Scene images with change listings:
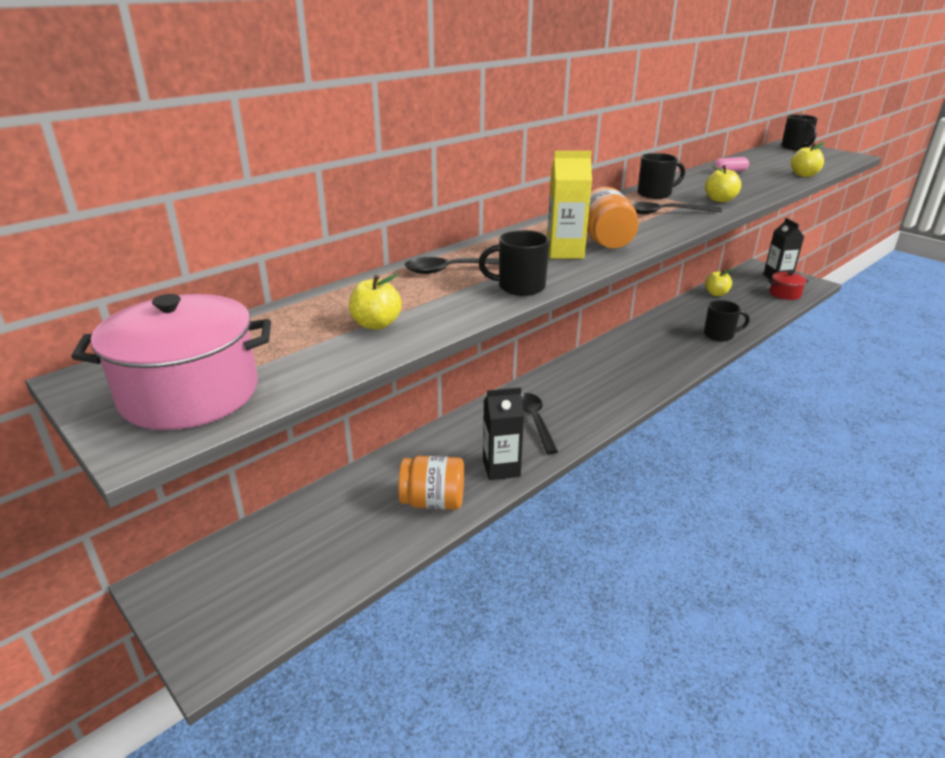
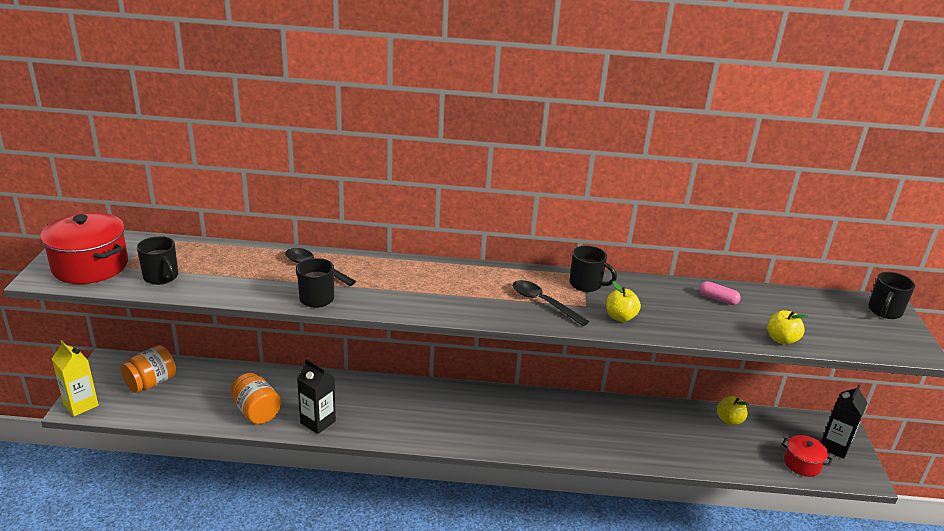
camera: 45 degrees right, 0 degrees up
(190, 394) = (90, 266): pink pot -> red pot
(376, 324) = (210, 277): yellow apple -> none
(535, 421) = (388, 411): black spoon -> none
(564, 252) = (396, 292): yellow carton -> yellow carton (81, 405)
(606, 241) = (441, 299): orange jar -> orange jar (151, 383)
(719, 335) = (647, 451): black mug -> black mug (161, 277)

Directions for this task:
Make a word-for-word copy of the records above, excluding all pictures.

Response to the task:
camera: 45 degrees right, 0 degrees up
(190, 394) = (90, 266): pink pot -> red pot
(376, 324) = (210, 277): yellow apple -> none
(535, 421) = (388, 411): black spoon -> none
(564, 252) = (396, 292): yellow carton -> yellow carton (81, 405)
(606, 241) = (441, 299): orange jar -> orange jar (151, 383)
(719, 335) = (647, 451): black mug -> black mug (161, 277)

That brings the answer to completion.